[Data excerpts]
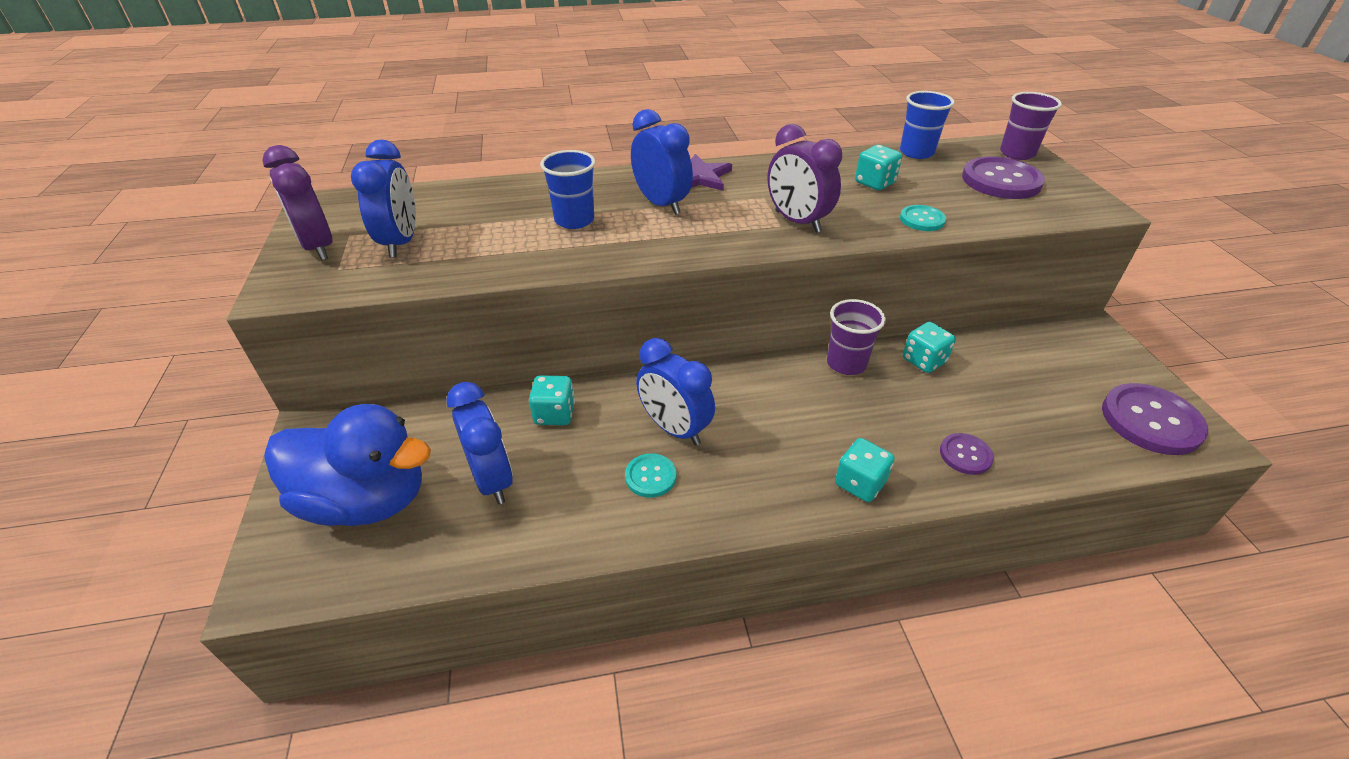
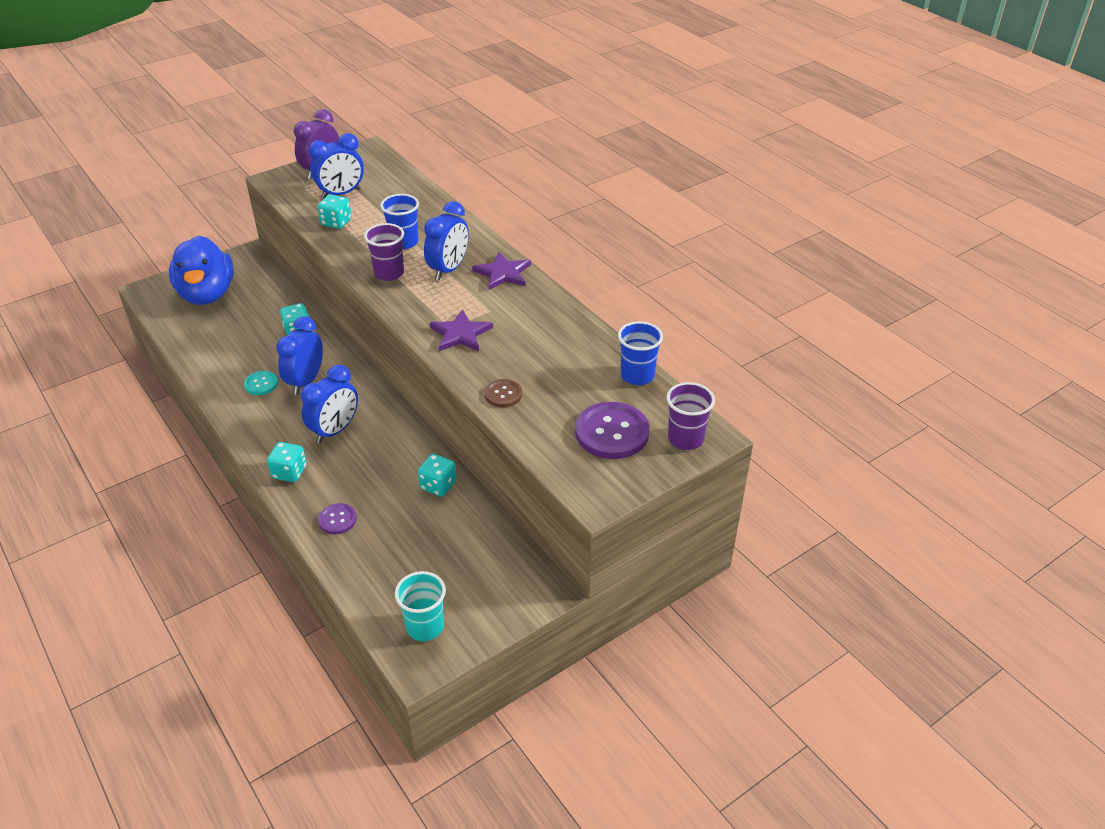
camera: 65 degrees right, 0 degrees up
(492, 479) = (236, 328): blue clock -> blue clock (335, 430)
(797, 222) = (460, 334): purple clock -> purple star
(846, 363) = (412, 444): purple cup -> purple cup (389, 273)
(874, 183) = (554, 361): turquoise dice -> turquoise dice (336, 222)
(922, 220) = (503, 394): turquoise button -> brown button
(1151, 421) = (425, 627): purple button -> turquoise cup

# [Exercise objective]
Read through the entries and copy each line in which "button" appears.

# [Solution for this exercise]
(922, 220) = (503, 394): turquoise button -> brown button
(1151, 421) = (425, 627): purple button -> turquoise cup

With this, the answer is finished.